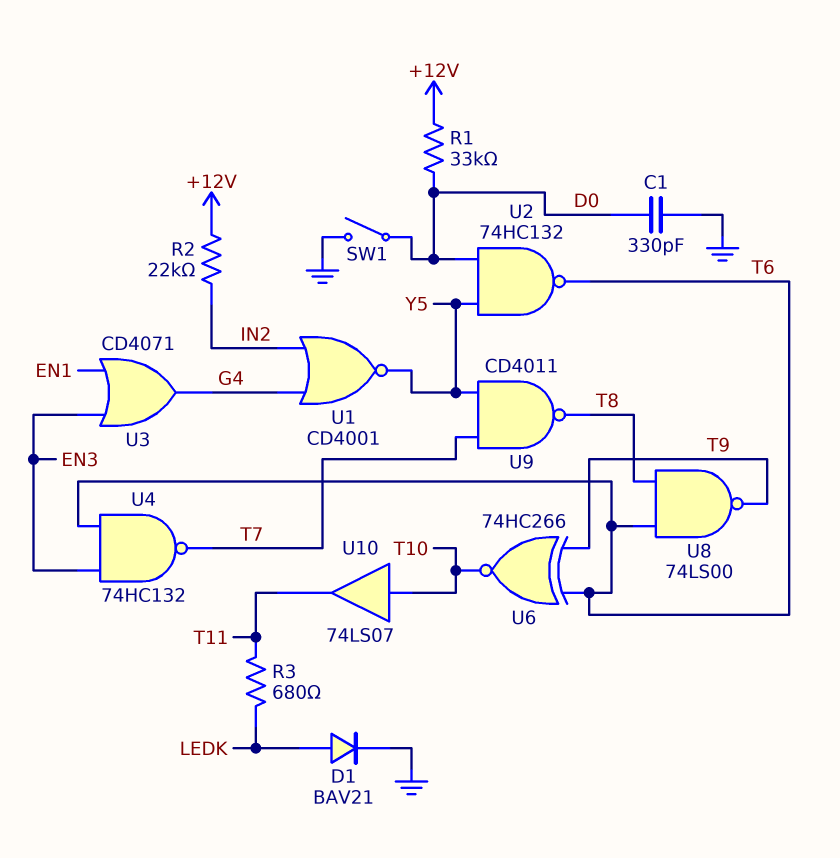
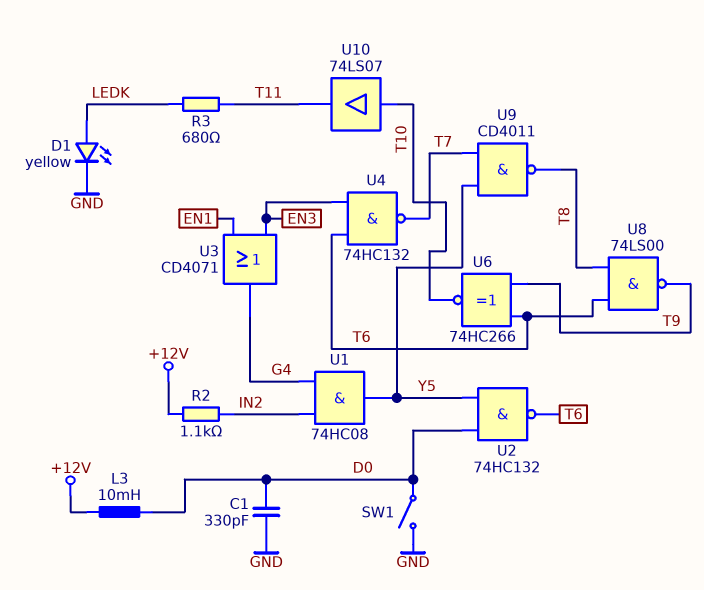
D1: diode BAV21 (A LEDK, K GND) -> LED yellow (A LEDK, K GND)
L3: none -> 10mH (+12V, D0)
R1: 33k (+12V, D0) -> none
R2: 22k (+12V, IN2) -> 1.1k (+12V, IN2)
U1: NOR CD4001 (in G4, in IN2, out Y5) -> AND 74HC08 (in G4, in IN2, out Y5)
============================================================
:: Exercise description ::
Your task is to reproduce, exactly and exclusively, the lines from the one holding "L3: none -> 10mH (+12V, D0)" through the final line of the listing.

:: Response area ::
L3: none -> 10mH (+12V, D0)
R1: 33k (+12V, D0) -> none
R2: 22k (+12V, IN2) -> 1.1k (+12V, IN2)
U1: NOR CD4001 (in G4, in IN2, out Y5) -> AND 74HC08 (in G4, in IN2, out Y5)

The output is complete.